- **Record set**
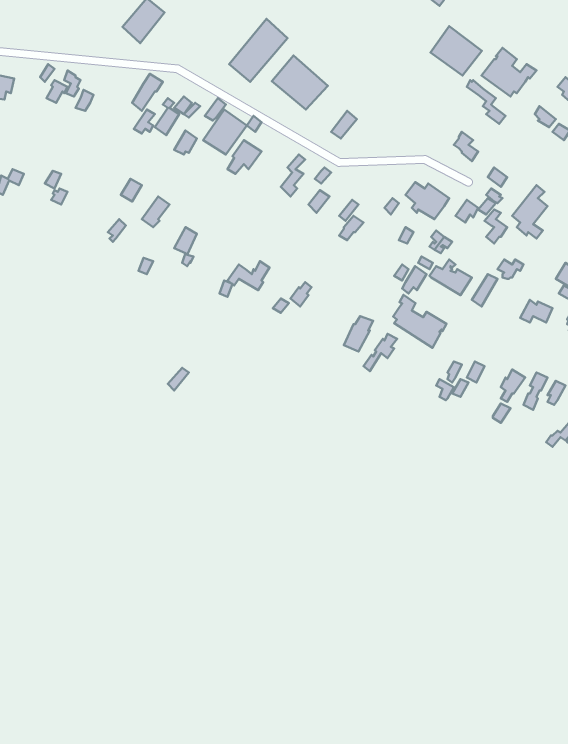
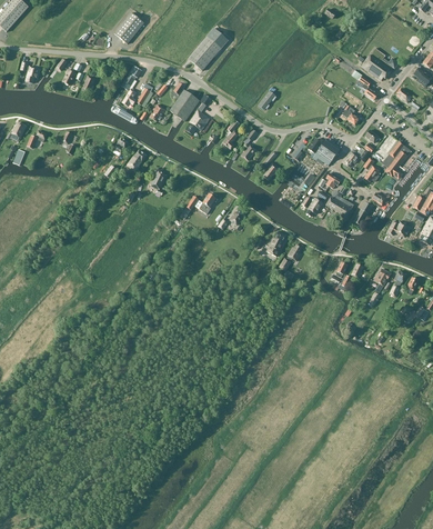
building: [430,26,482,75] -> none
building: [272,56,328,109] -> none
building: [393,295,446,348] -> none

--

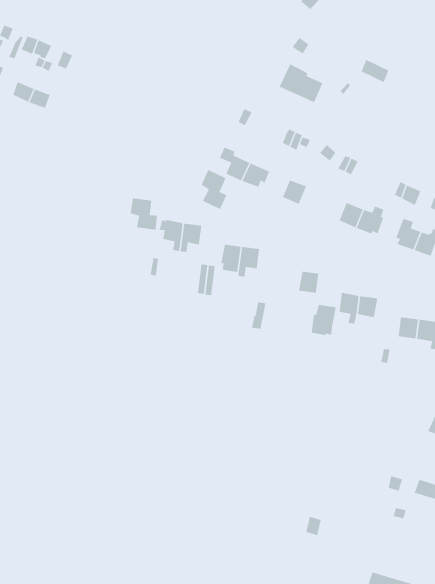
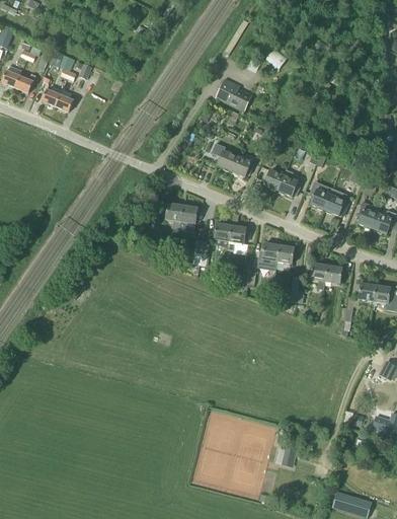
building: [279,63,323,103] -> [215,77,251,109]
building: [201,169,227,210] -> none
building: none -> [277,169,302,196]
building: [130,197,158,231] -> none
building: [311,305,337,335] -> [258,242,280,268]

...

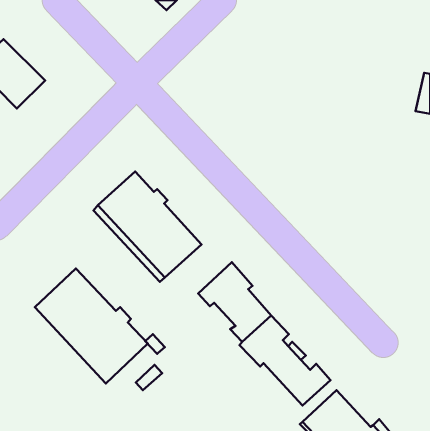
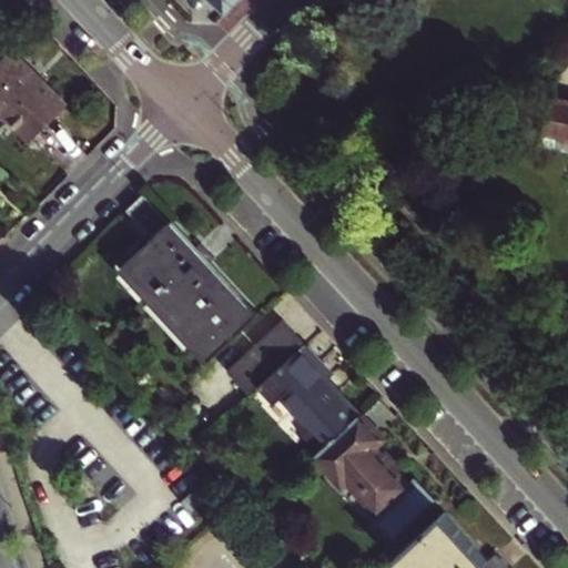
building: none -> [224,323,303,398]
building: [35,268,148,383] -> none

- **What you need to do**
Could you reproduce, exactly, every line above from the line with "building: none -> [277,169,302,196]" to the line with "building: [311,305,337,335] ->", and no other line? Both ends count.

- **Result for this exercise**
building: none -> [277,169,302,196]
building: [130,197,158,231] -> none
building: [311,305,337,335] -> [258,242,280,268]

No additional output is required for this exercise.